Assignment: Because only the text is wanted, repeat the records below exactly and omit the pictures.

----------------------------------------

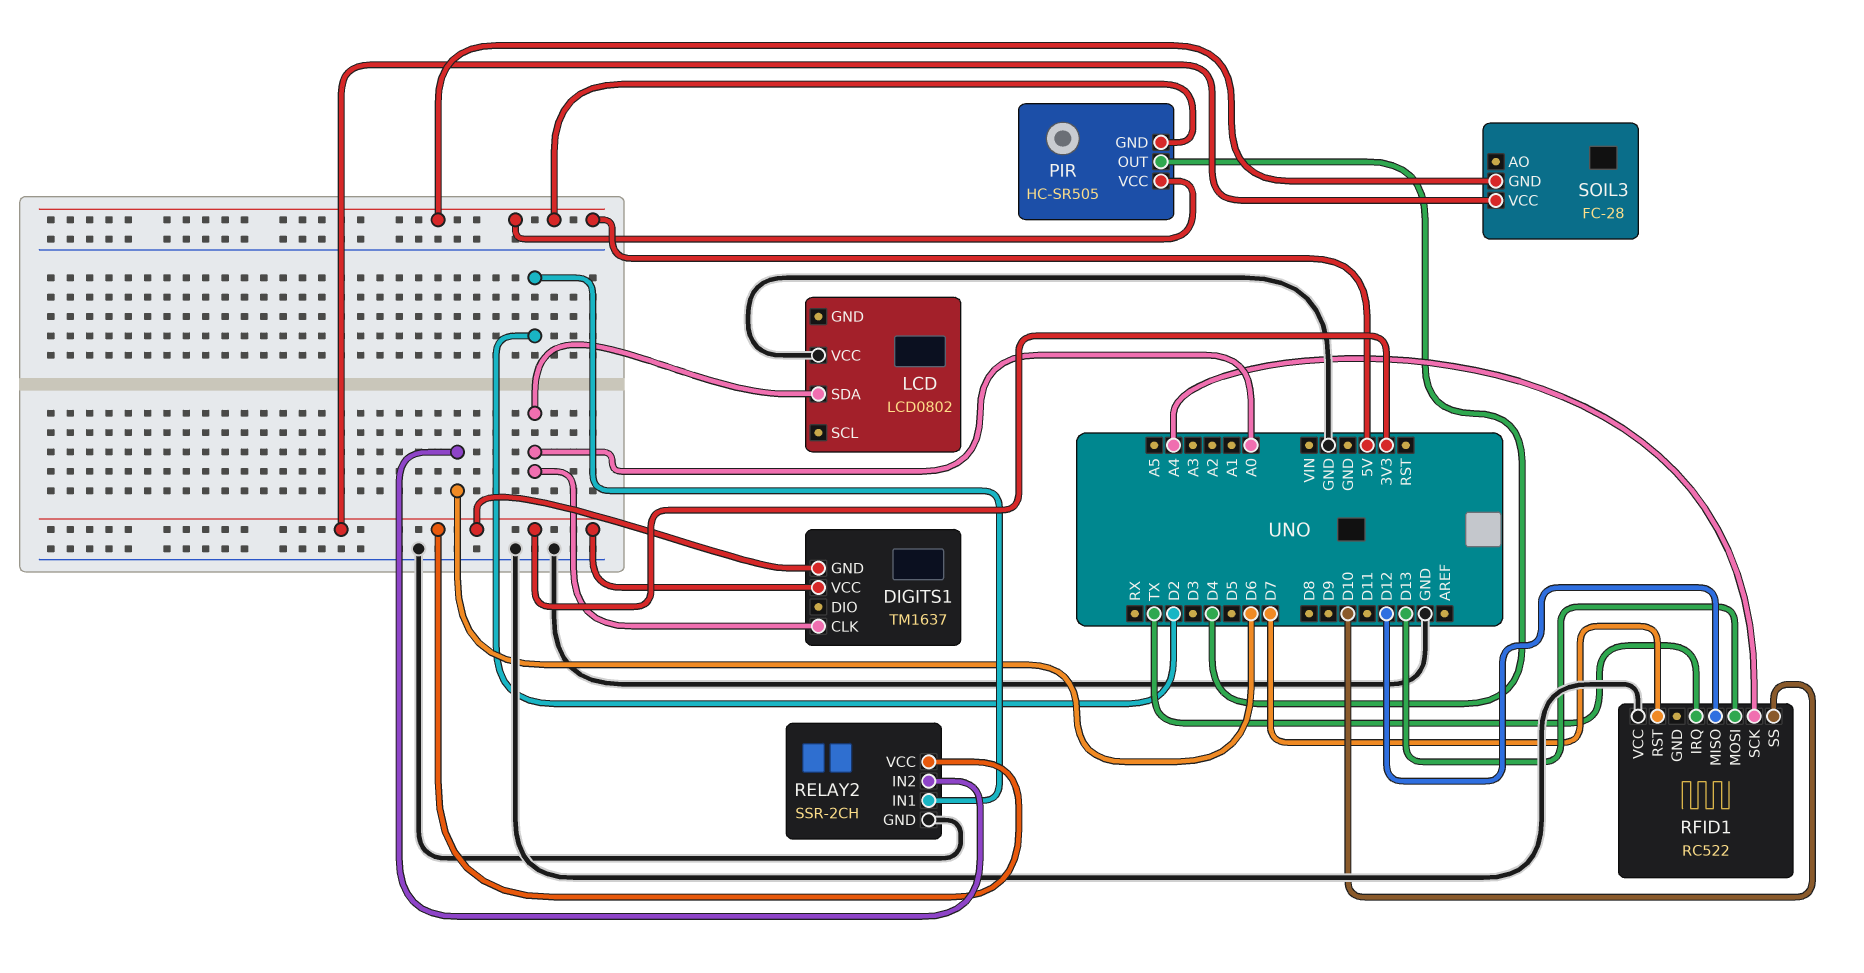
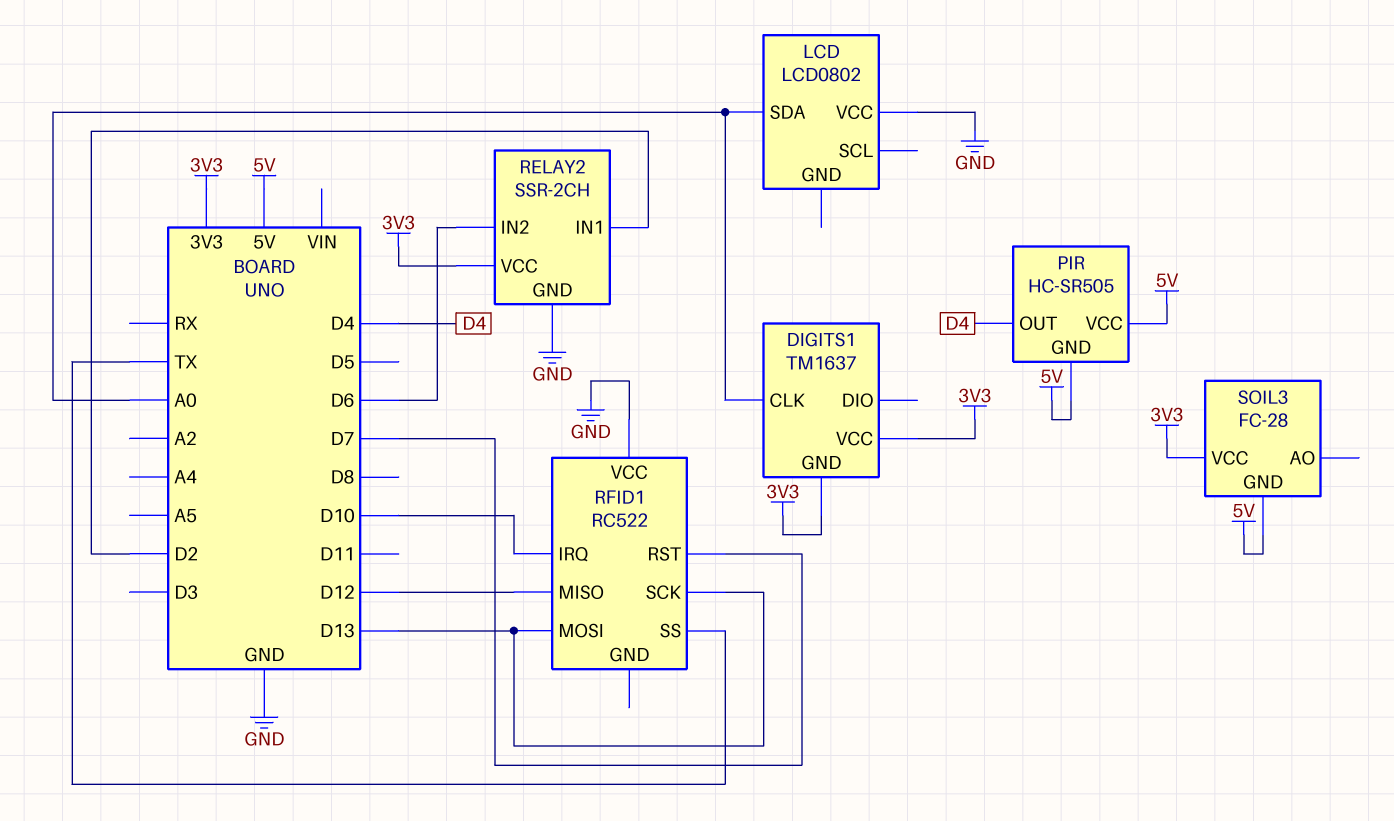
RFID1 pin IRQ: TX -> D10
RFID1 pin SCK: A4 -> D13
RFID1 pin SS: D10 -> TX

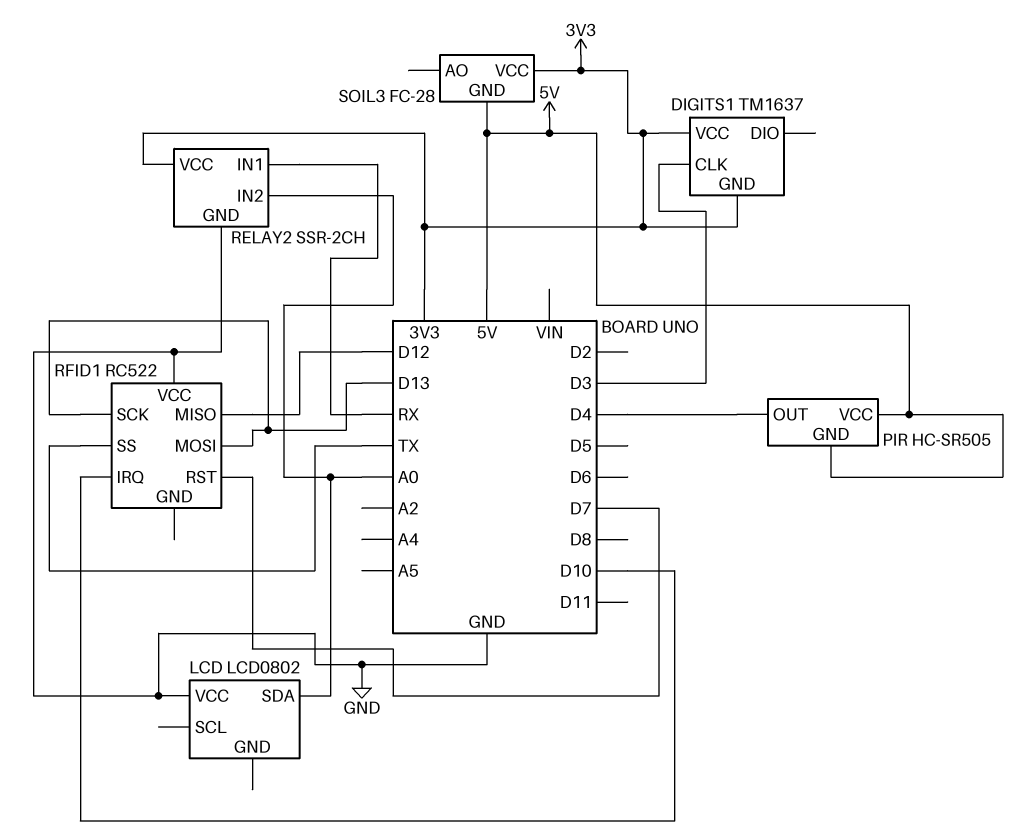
DIGITS1 pin CLK: A0 -> D3
RELAY2 pin IN1: D2 -> RX
RELAY2 pin IN2: D6 -> A0

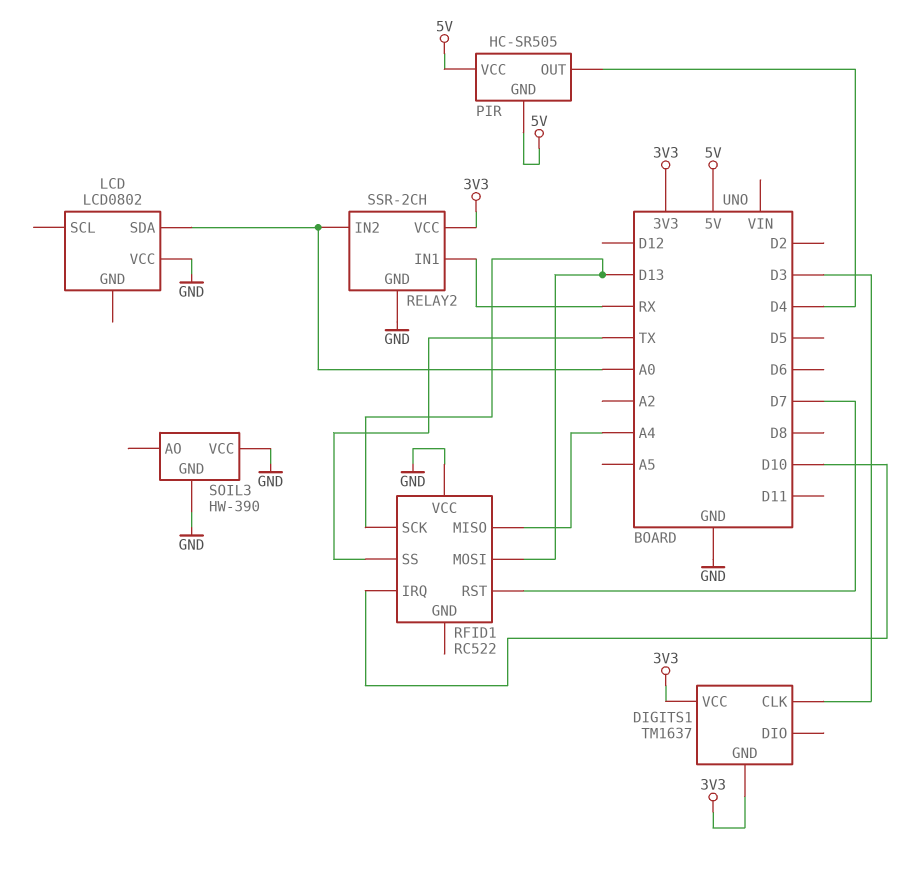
RFID1 pin MISO: D12 -> A4
SOIL3: FC-28 -> HW-390
SOIL3 pin GND: 5V -> GND
SOIL3 pin VCC: 3V3 -> GND

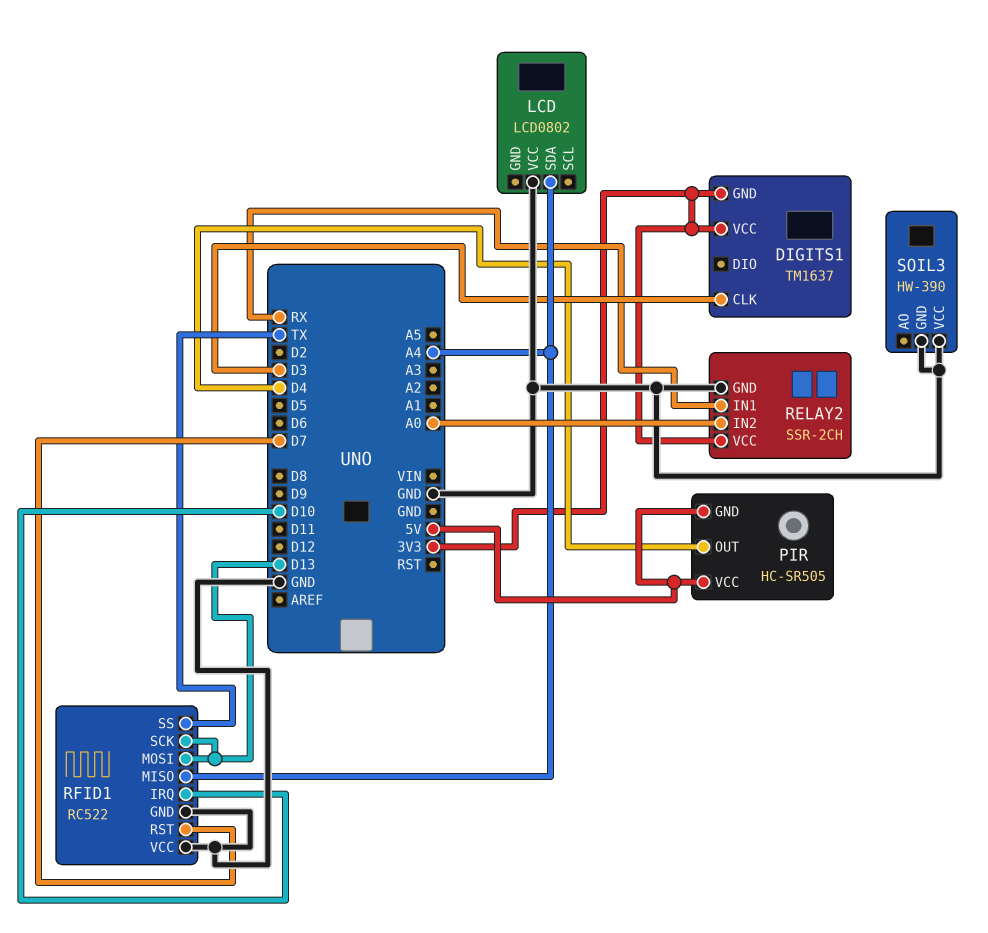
LCD pin SDA: A0 -> A4
RFID1 pin GND: none -> GND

----------------------------------------

Solution for this task:
RFID1 pin IRQ: TX -> D10
RFID1 pin SCK: A4 -> D13
RFID1 pin SS: D10 -> TX

DIGITS1 pin CLK: A0 -> D3
RELAY2 pin IN1: D2 -> RX
RELAY2 pin IN2: D6 -> A0

RFID1 pin MISO: D12 -> A4
SOIL3: FC-28 -> HW-390
SOIL3 pin GND: 5V -> GND
SOIL3 pin VCC: 3V3 -> GND

LCD pin SDA: A0 -> A4
RFID1 pin GND: none -> GND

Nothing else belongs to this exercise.